**To do**
Please restate every line below exactly, without any pictures.
··· Extracted information ···
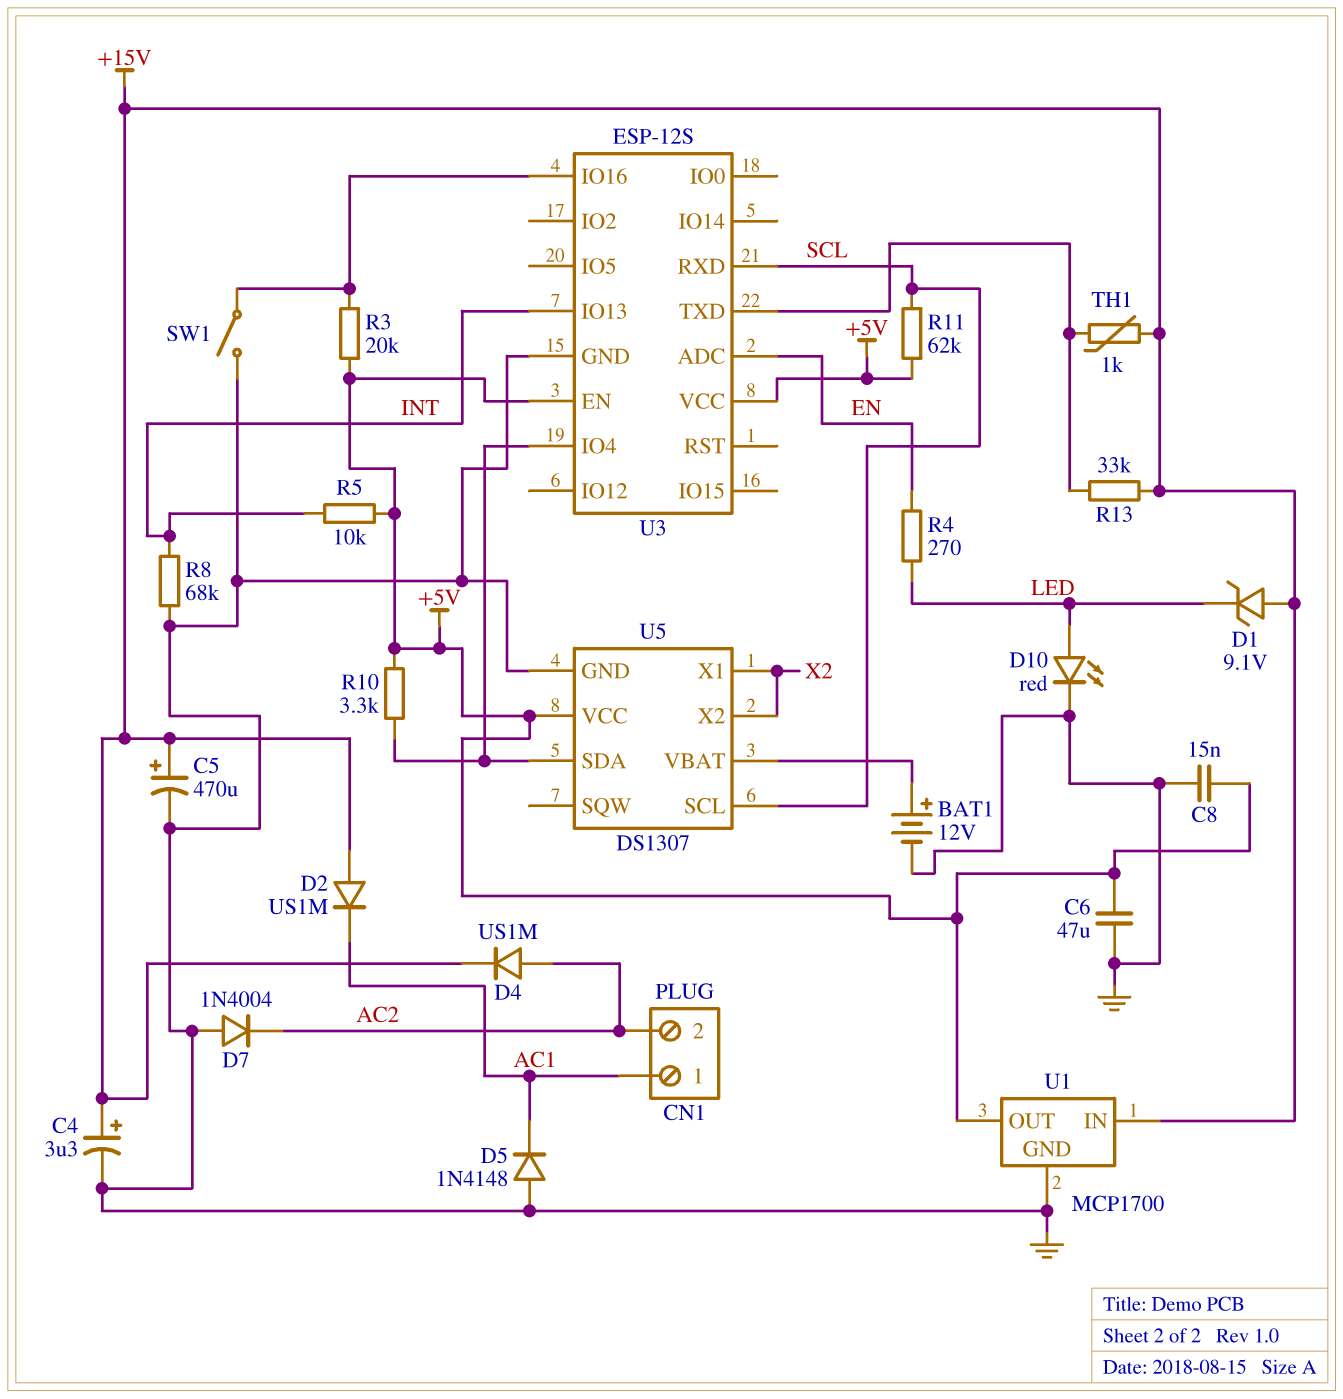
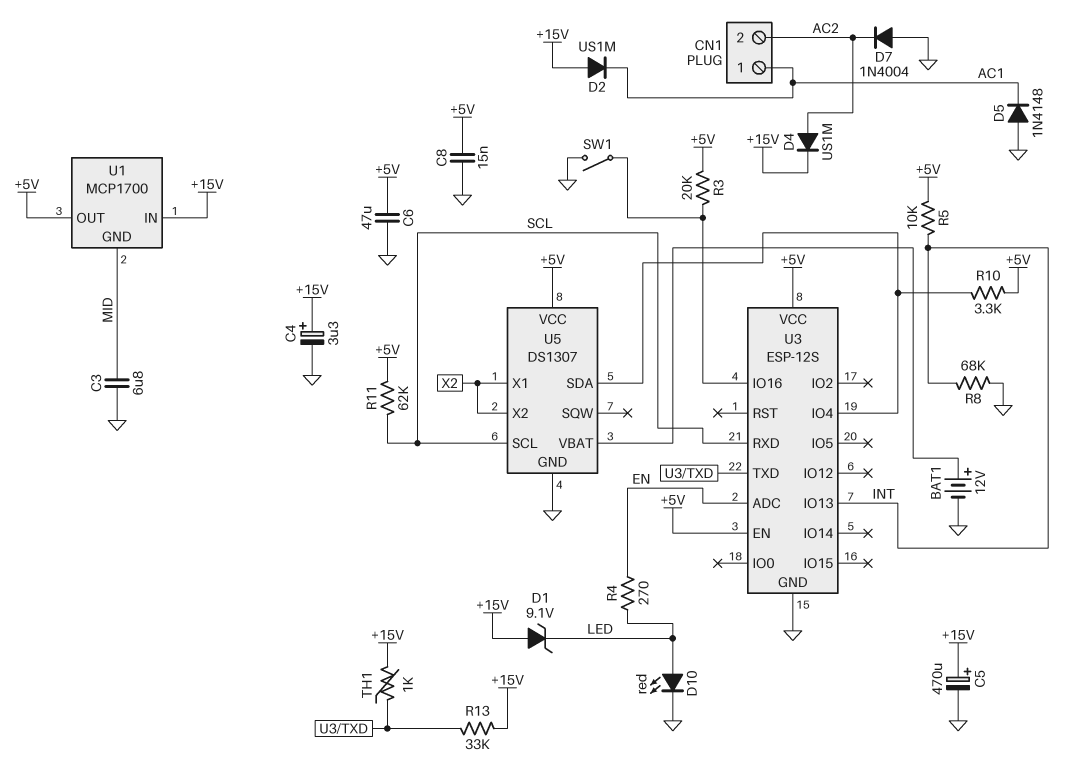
C3: none -> 6.8uF (GND, MID)
U1 pin GND: GND -> MID

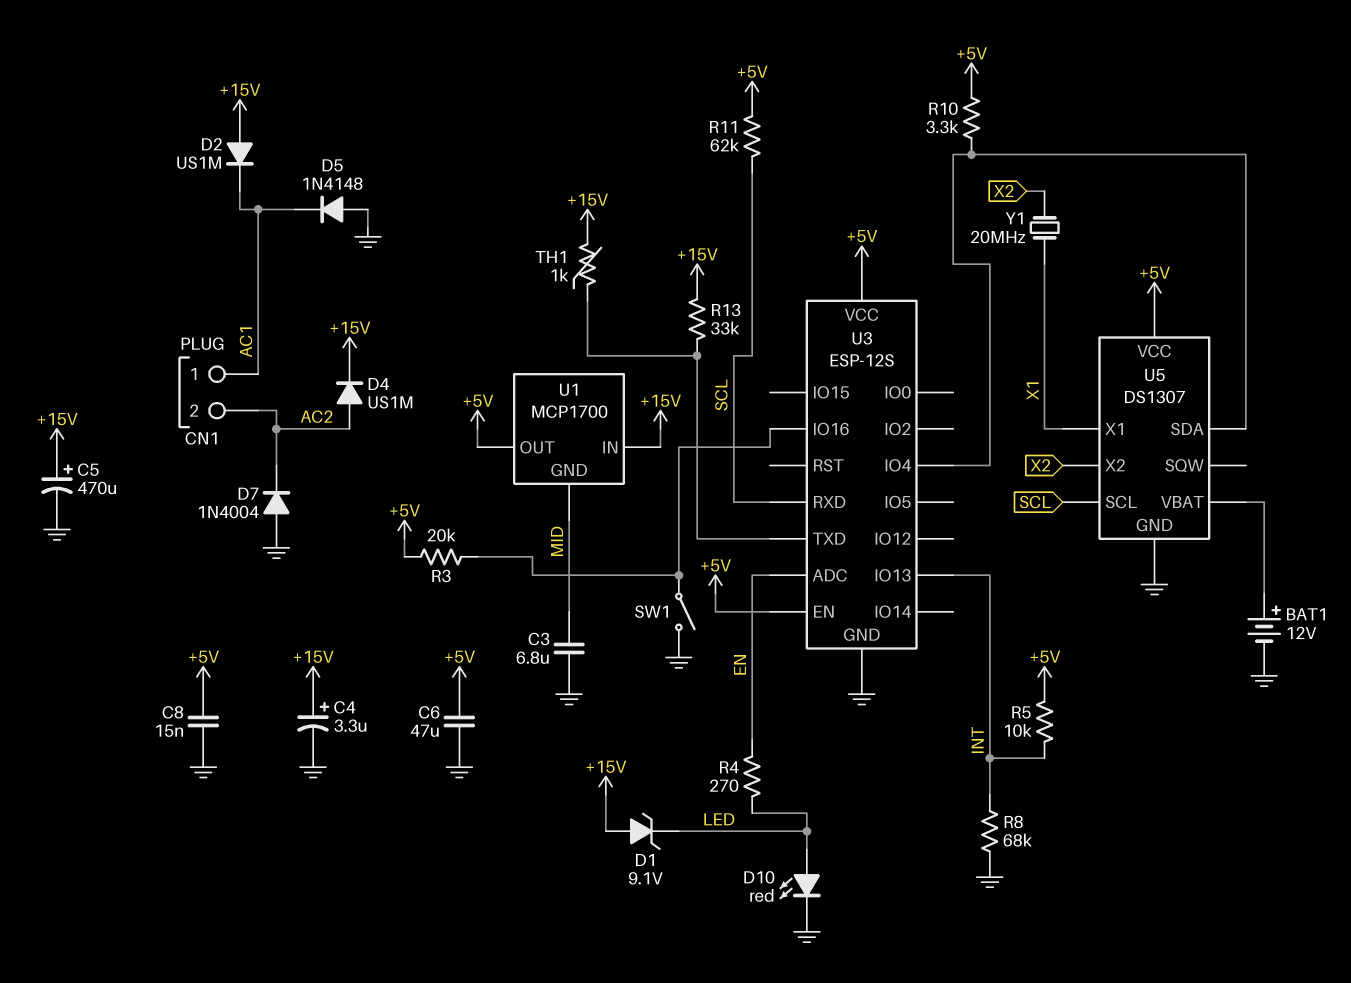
U5 pin X1: X2 -> X1
Y1: none -> 20MHz (X1, X2)

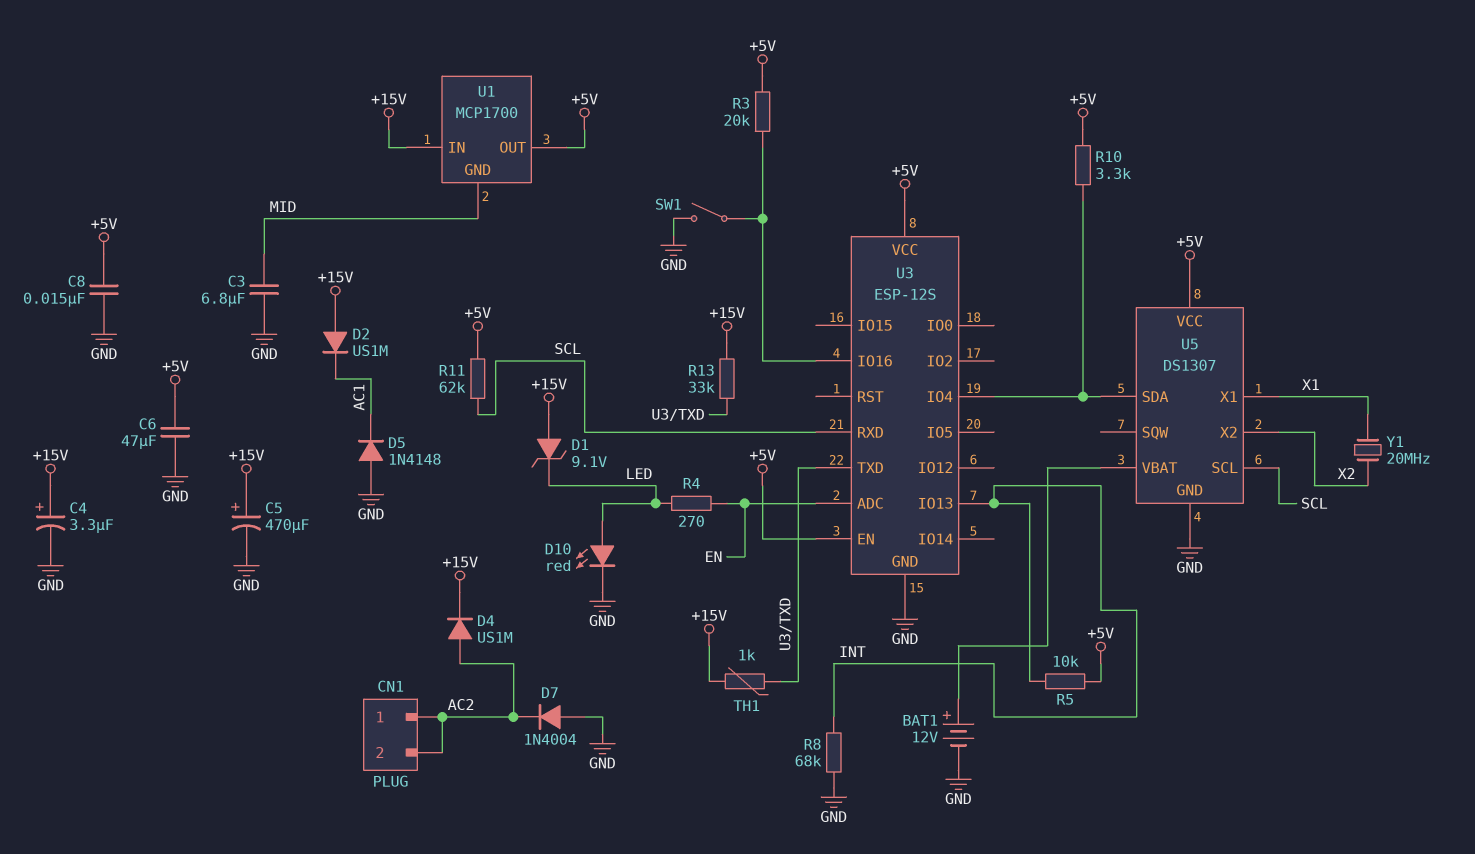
CN1 pin 1: AC1 -> AC2

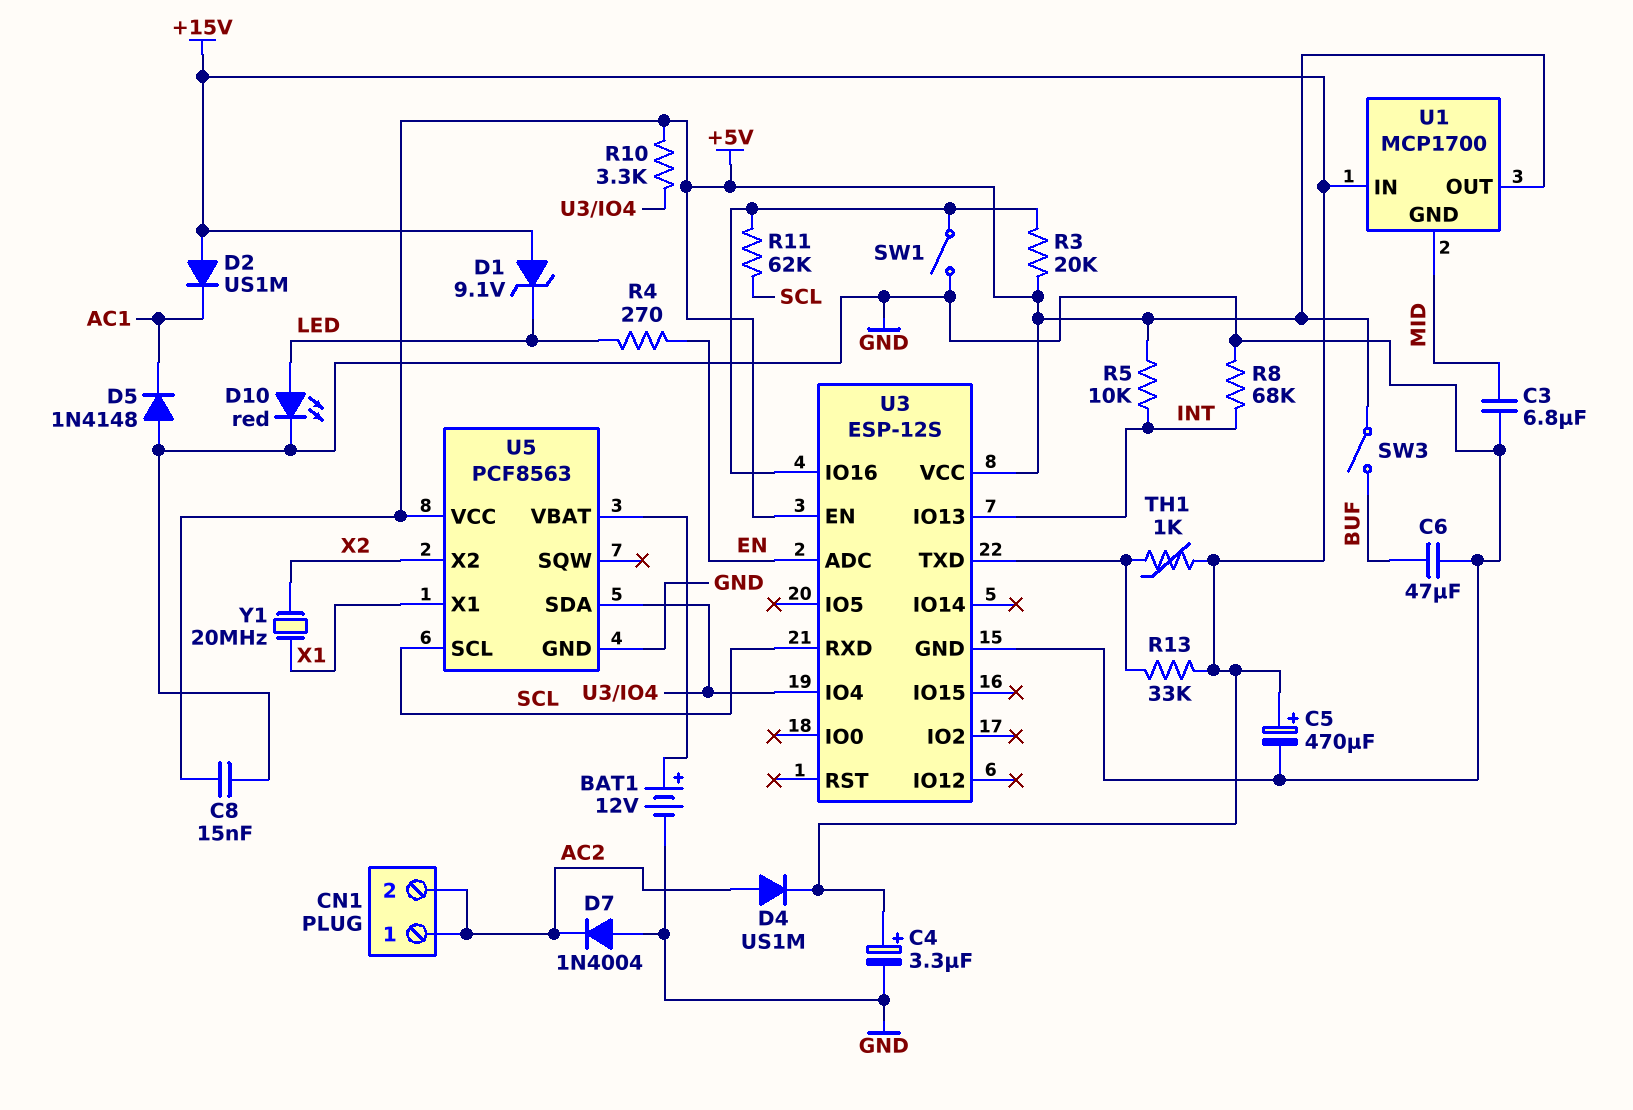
C6: 47uF (+5V, GND) -> 47uF (BUF, GND)
R11: 62k (+5V, SCL) -> 62k (SCL, U3/IO16)
SW3: none -> switch (+5V, BUF)
U5: DS1307 -> PCF8563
···
**Result**
C3: none -> 6.8uF (GND, MID)
U1 pin GND: GND -> MID

U5 pin X1: X2 -> X1
Y1: none -> 20MHz (X1, X2)

CN1 pin 1: AC1 -> AC2

C6: 47uF (+5V, GND) -> 47uF (BUF, GND)
R11: 62k (+5V, SCL) -> 62k (SCL, U3/IO16)
SW3: none -> switch (+5V, BUF)
U5: DS1307 -> PCF8563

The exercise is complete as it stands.